[[ MATERIAL SHOWN, beginning ]]
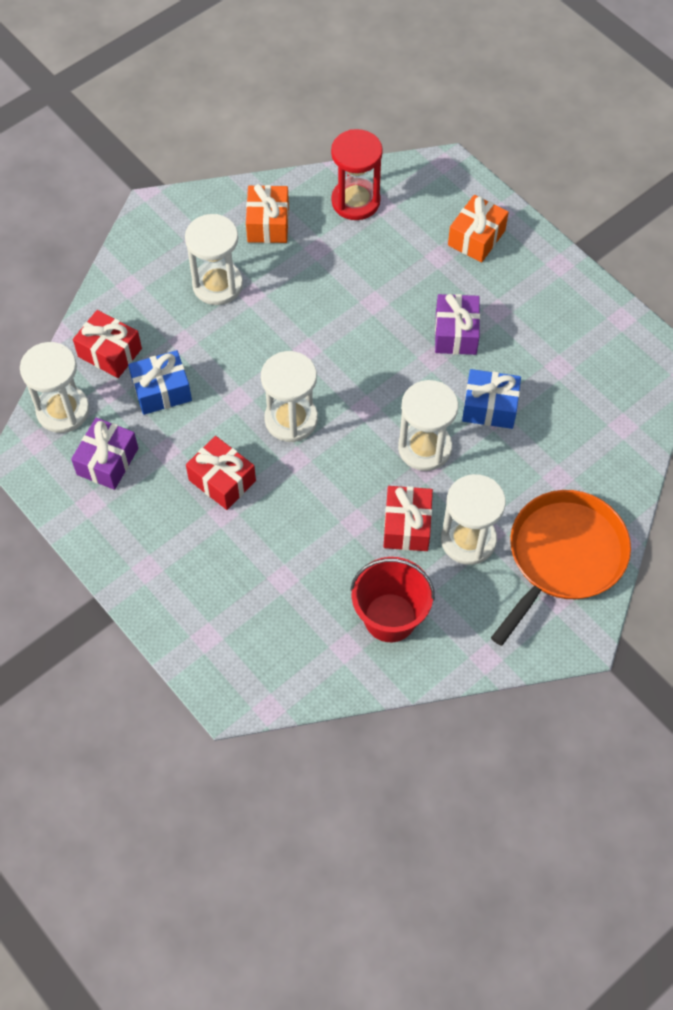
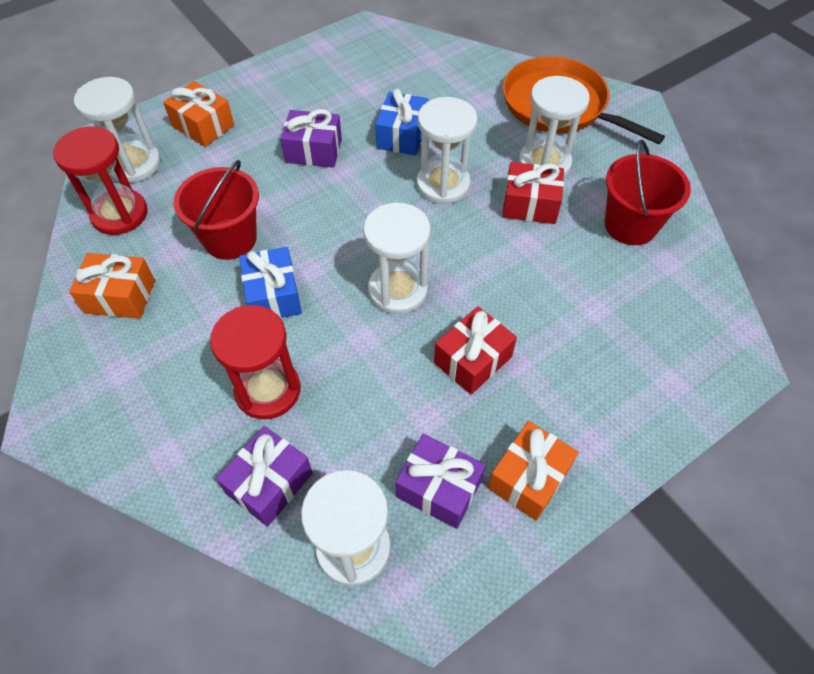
camera: 85 degrees left, 5 degrees down
(110, 352) = (269, 483): red gift -> purple gift
(117, 522) = (528, 478): none -> orange gift
(162, 391) = (340, 420): blue gift -> blue gift (273, 295)
(186, 339) = (268, 390): none -> red hourglass
(217, 285) = (195, 353): white hourglass -> white hourglass (134, 164)
(336, 286) = (230, 239): none -> red bucket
[[ MATERIAL SHOWN, end ]]
- ASSIGNMENT: Set down the complete material exactly, but do not include the images.

- WRITTEN SOLUTION:
camera: 85 degrees left, 5 degrees down
(110, 352) = (269, 483): red gift -> purple gift
(117, 522) = (528, 478): none -> orange gift
(162, 391) = (340, 420): blue gift -> blue gift (273, 295)
(186, 339) = (268, 390): none -> red hourglass
(217, 285) = (195, 353): white hourglass -> white hourglass (134, 164)
(336, 286) = (230, 239): none -> red bucket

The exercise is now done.